Problem statement: Skipping all pictures, print exactly the lines below from the one with "[(7,453),(23,470),(52,442),(37,426),(7,453)]" through the final line.

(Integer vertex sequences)

BEGIN

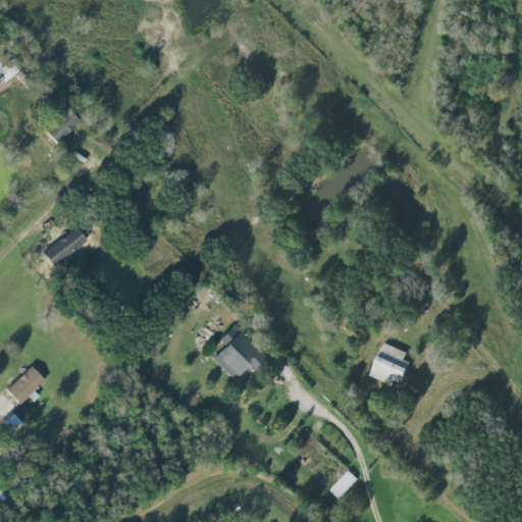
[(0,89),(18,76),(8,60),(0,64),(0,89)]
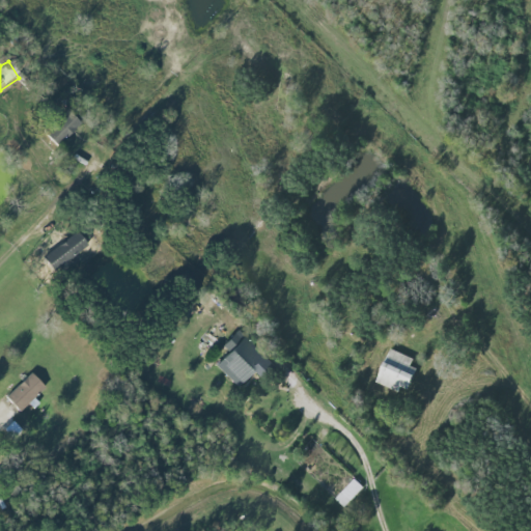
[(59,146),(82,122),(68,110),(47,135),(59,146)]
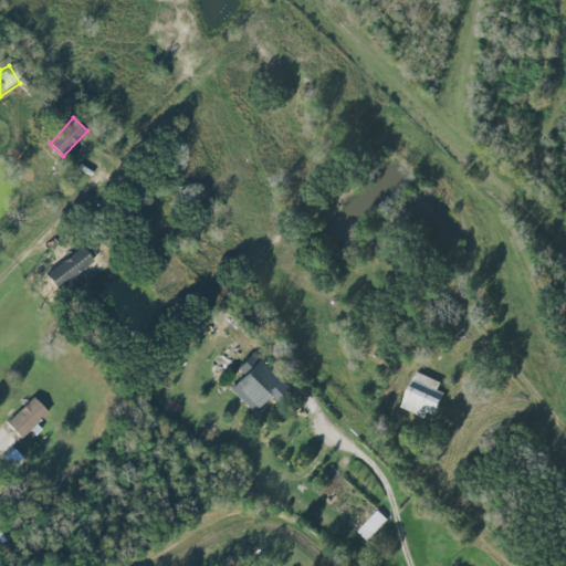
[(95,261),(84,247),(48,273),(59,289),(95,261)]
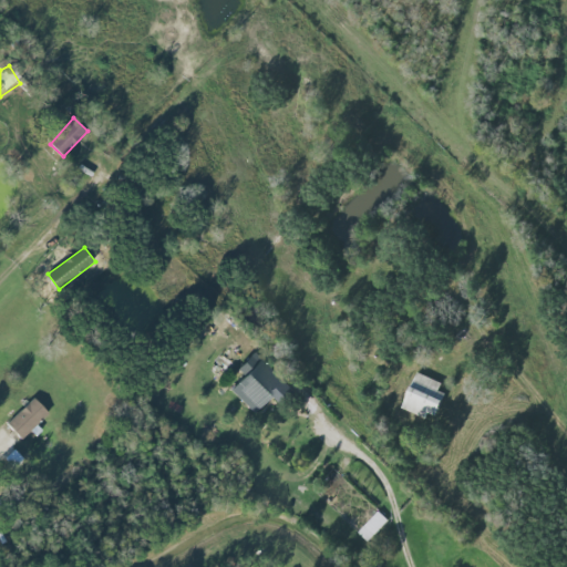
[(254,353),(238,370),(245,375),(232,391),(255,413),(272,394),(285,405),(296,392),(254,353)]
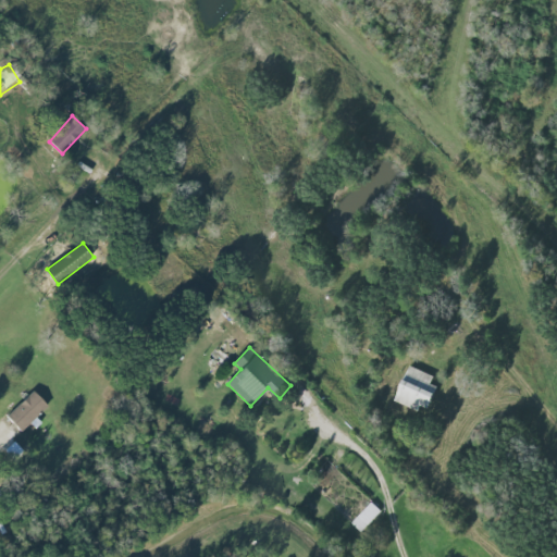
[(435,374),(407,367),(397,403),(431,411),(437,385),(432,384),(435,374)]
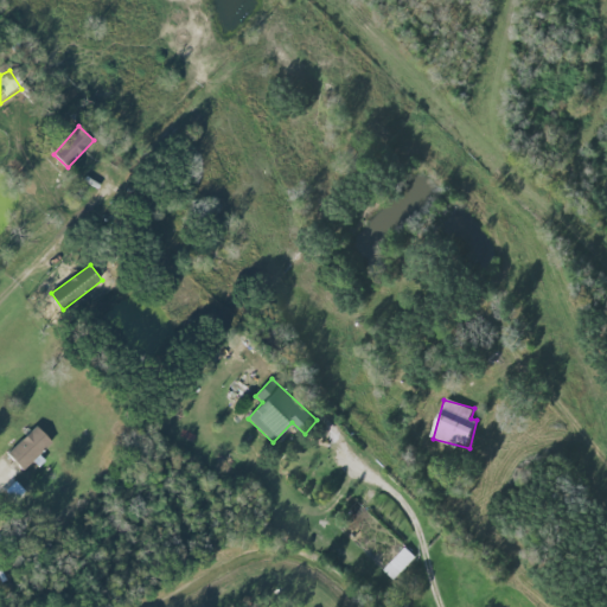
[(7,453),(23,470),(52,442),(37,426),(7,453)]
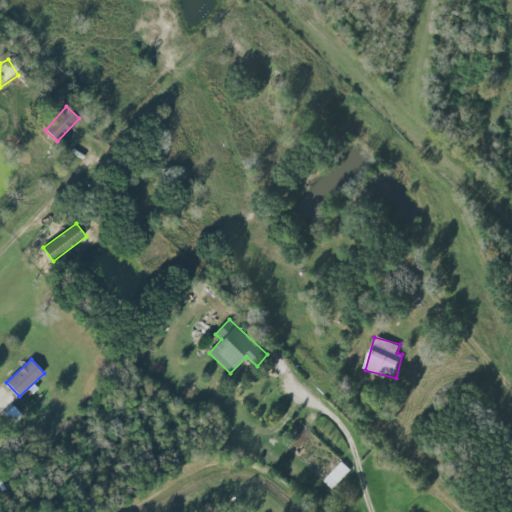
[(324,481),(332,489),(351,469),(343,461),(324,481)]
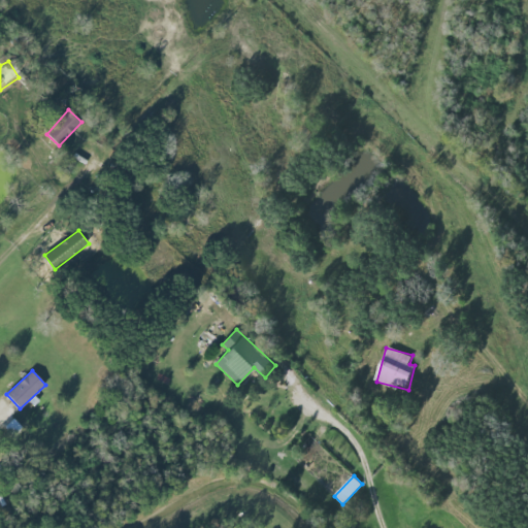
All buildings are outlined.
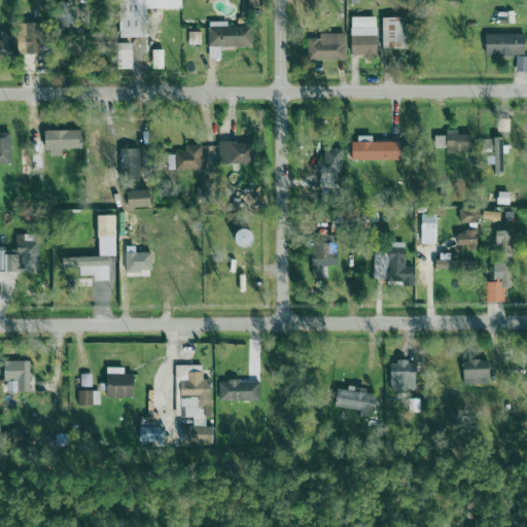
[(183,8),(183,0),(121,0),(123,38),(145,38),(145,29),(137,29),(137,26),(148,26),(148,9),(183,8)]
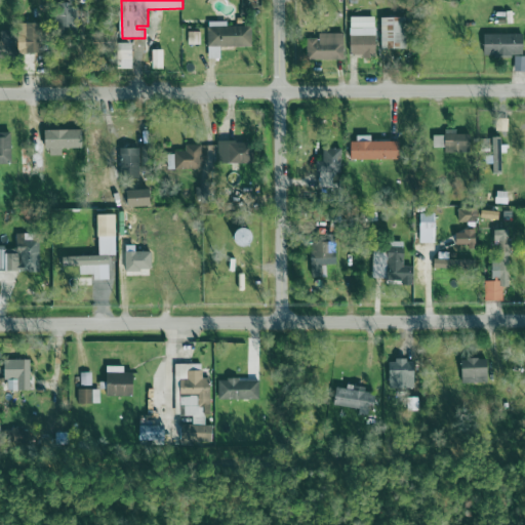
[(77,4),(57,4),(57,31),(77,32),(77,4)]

END

Answer box:
[(7,453),(23,470),(52,442),(37,426),(7,453)]
[(324,481),(332,489),(351,469),(343,461),(324,481)]
All buildings are outlined.
[(183,8),(183,0),(121,0),(123,38),(145,38),(145,29),(137,29),(137,26),(148,26),(148,9),(183,8)]
[(77,4),(57,4),(57,31),(77,32),(77,4)]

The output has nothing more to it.